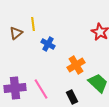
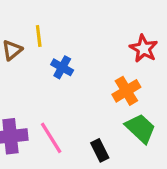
orange cross: (76, 65) -> (126, 91), moved

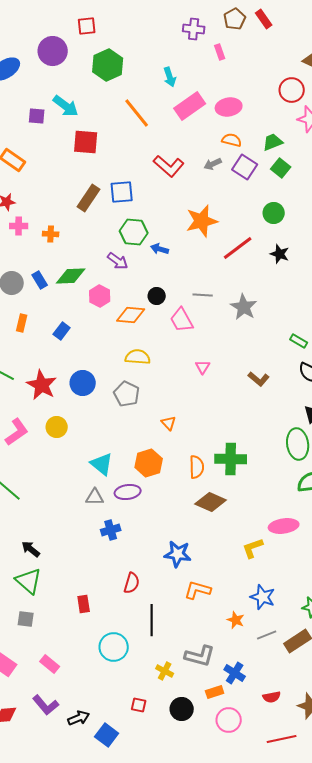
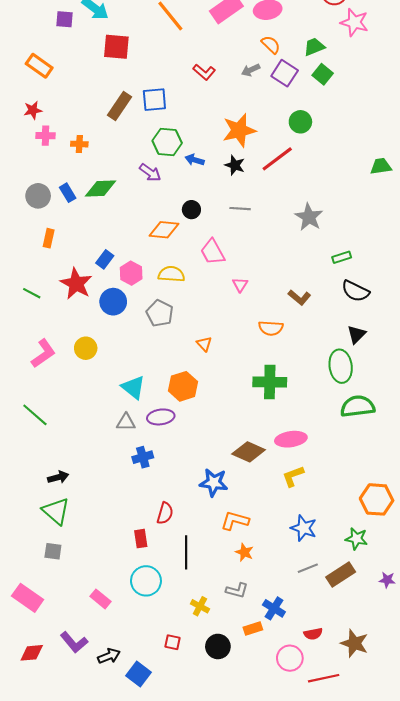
orange semicircle: (232, 140) -> (271, 45), turned 30
red L-shape: (169, 166) -> (204, 72), size x0.7
green circle: (274, 213) -> (300, 122), moved
black star: (280, 254) -> (235, 165), moved
pink hexagon: (100, 296) -> (131, 273), moved
gray star: (244, 307) -> (309, 217), moved
pink trapezoid: (182, 320) -> (213, 252), moved
blue rectangle: (62, 331) -> (105, 259), moved
green rectangle: (299, 341) -> (342, 257), turned -48
red star: (42, 385) -> (76, 284), moved
orange semicircle: (197, 467) -> (271, 328), moved, turned 95
brown diamond: (211, 502) -> (249, 452), moved
pink ellipse: (284, 526) -> (291, 439), moved
black arrow: (31, 549) -> (58, 477), turned 126
red rectangle: (84, 604) -> (141, 539), moved
orange star: (236, 620) -> (244, 552), moved
gray L-shape: (200, 656) -> (237, 590), size x0.7
pink rectangle: (50, 664) -> (100, 599), moved
pink circle: (229, 720) -> (290, 658), moved

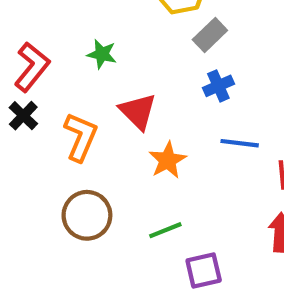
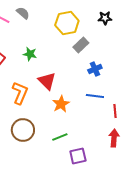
blue cross: (218, 86) -> (95, 69), moved

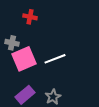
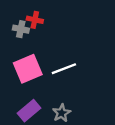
gray cross: (12, 43) -> (21, 29), moved

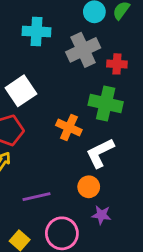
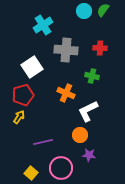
cyan cross: (37, 32) -> (43, 25), turned -36
gray cross: (83, 50) -> (66, 50), moved, turned 30
green cross: (106, 104) -> (92, 76), size x0.6

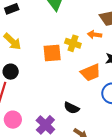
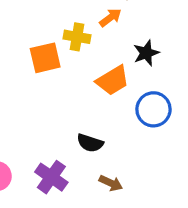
orange arrow: (95, 35) -> (110, 18), turned 144

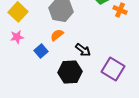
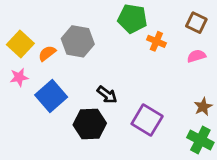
orange semicircle: (57, 35) -> (47, 53), moved
blue square: (41, 51) -> (51, 96), size x1.6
+ + + +
[To do]:
From the records above, repeat exactly the lines from the one with "black star: (280, 254) -> (235, 165), moved" through the one with "orange semicircle: (197, 467)", both included.

[Solution for this task]:
black star: (280, 254) -> (235, 165), moved
pink hexagon: (100, 296) -> (131, 273), moved
gray star: (244, 307) -> (309, 217), moved
pink trapezoid: (182, 320) -> (213, 252), moved
blue rectangle: (62, 331) -> (105, 259), moved
green rectangle: (299, 341) -> (342, 257), turned -48
red star: (42, 385) -> (76, 284), moved
orange semicircle: (197, 467) -> (271, 328), moved, turned 95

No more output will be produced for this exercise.